:: Your instructions ::
In the entries below, find the line with "# camera: 40 degrees right, 10 degrees down" and print exactly every line from there up to and including the line with "new,,,lolune (purple),[449 120", with no other lines.

[Coordinate-based change listings]

* * * * * * * * *

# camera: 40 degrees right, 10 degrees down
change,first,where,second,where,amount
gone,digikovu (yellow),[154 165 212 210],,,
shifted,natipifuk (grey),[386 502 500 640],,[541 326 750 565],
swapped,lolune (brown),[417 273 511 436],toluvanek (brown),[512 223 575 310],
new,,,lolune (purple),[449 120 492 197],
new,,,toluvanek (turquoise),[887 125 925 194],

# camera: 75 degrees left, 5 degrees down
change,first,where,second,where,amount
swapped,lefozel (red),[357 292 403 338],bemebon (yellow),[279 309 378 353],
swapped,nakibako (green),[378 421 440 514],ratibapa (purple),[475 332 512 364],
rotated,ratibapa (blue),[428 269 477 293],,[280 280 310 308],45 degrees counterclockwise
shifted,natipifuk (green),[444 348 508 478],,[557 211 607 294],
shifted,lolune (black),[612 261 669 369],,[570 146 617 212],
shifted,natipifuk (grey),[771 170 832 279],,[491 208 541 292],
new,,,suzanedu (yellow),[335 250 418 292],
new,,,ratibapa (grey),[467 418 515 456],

* * * * * * * * *

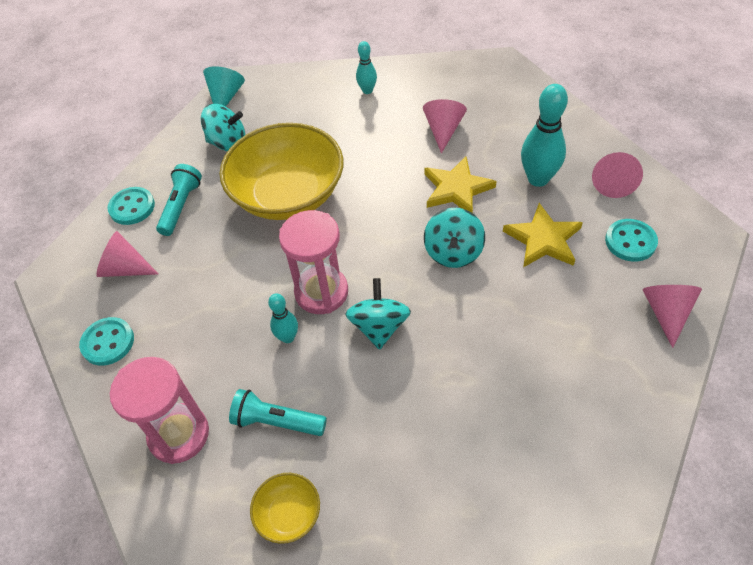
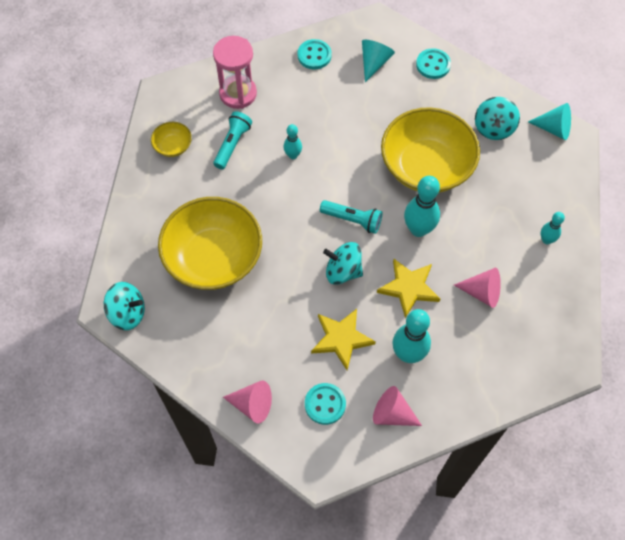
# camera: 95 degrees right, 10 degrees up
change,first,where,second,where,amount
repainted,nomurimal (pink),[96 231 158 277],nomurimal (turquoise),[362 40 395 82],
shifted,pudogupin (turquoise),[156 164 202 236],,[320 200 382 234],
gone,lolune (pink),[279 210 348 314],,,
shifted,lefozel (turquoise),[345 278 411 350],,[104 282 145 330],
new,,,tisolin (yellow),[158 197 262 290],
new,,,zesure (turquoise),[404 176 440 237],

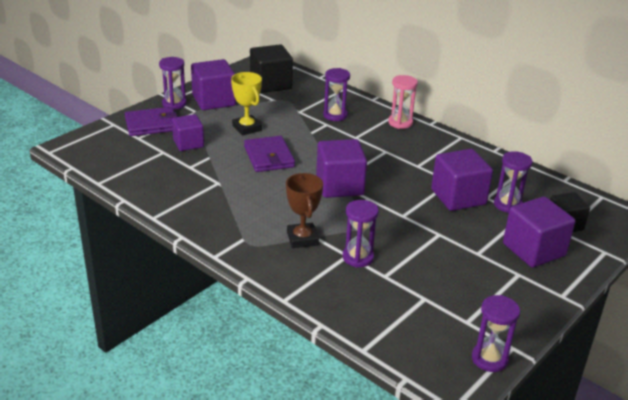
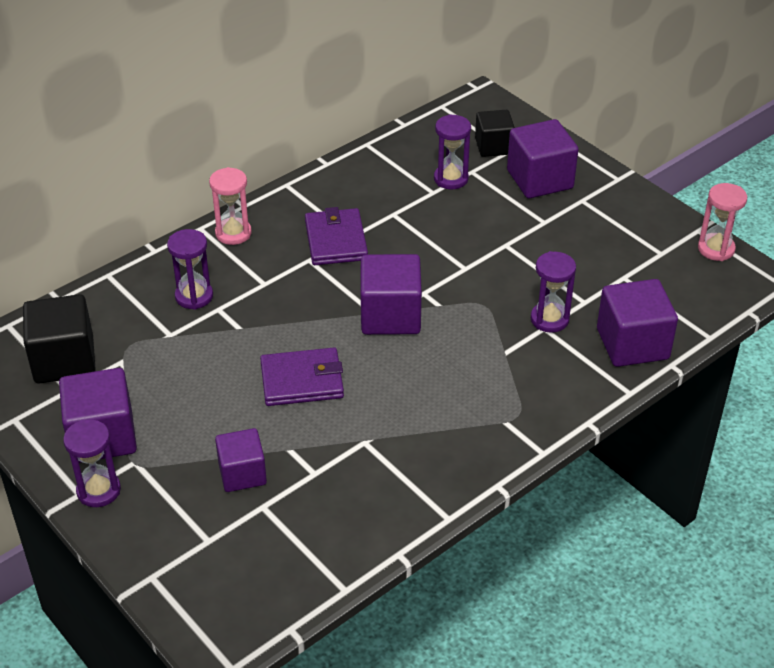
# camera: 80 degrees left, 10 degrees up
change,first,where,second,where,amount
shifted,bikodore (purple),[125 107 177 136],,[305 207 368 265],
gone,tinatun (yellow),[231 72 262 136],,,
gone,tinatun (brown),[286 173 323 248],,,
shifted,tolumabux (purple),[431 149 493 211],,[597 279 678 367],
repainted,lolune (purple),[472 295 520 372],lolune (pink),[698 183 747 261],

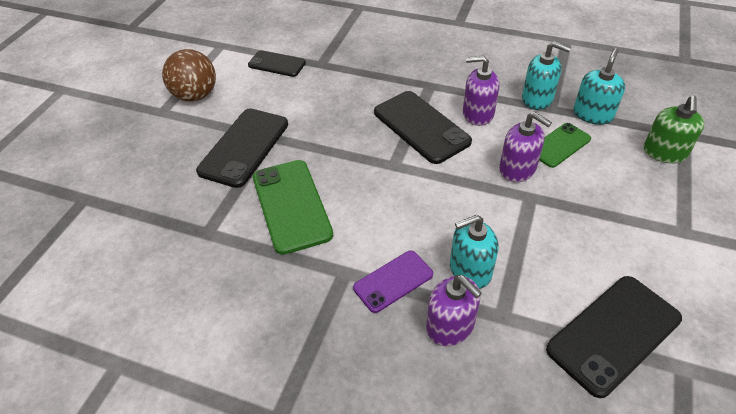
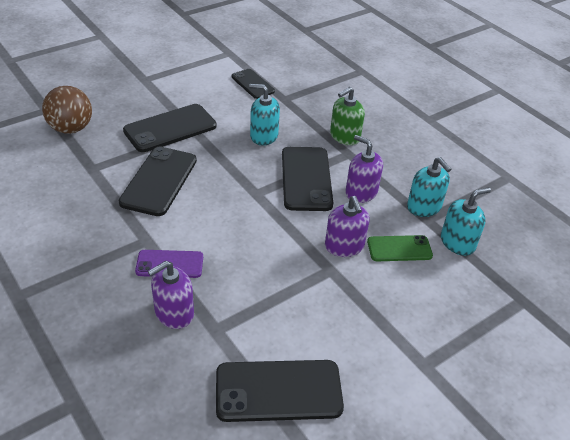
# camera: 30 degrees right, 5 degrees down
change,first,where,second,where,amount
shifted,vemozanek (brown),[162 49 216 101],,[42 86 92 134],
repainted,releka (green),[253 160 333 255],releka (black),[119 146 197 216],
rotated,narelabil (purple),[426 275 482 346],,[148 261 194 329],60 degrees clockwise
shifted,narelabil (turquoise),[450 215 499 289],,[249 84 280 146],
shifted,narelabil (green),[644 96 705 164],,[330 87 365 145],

* * * * * * * * *

:: Task result ::
# camera: 40 degrees right, 10 degrees down
change,first,where,second,where,amount
gone,digikovu (yellow),[154 165 212 210],,,
shifted,natipifuk (grey),[386 502 500 640],,[541 326 750 565],
swapped,lolune (brown),[417 273 511 436],toluvanek (brown),[512 223 575 310],
new,,,lolune (purple),[449 120 492 197],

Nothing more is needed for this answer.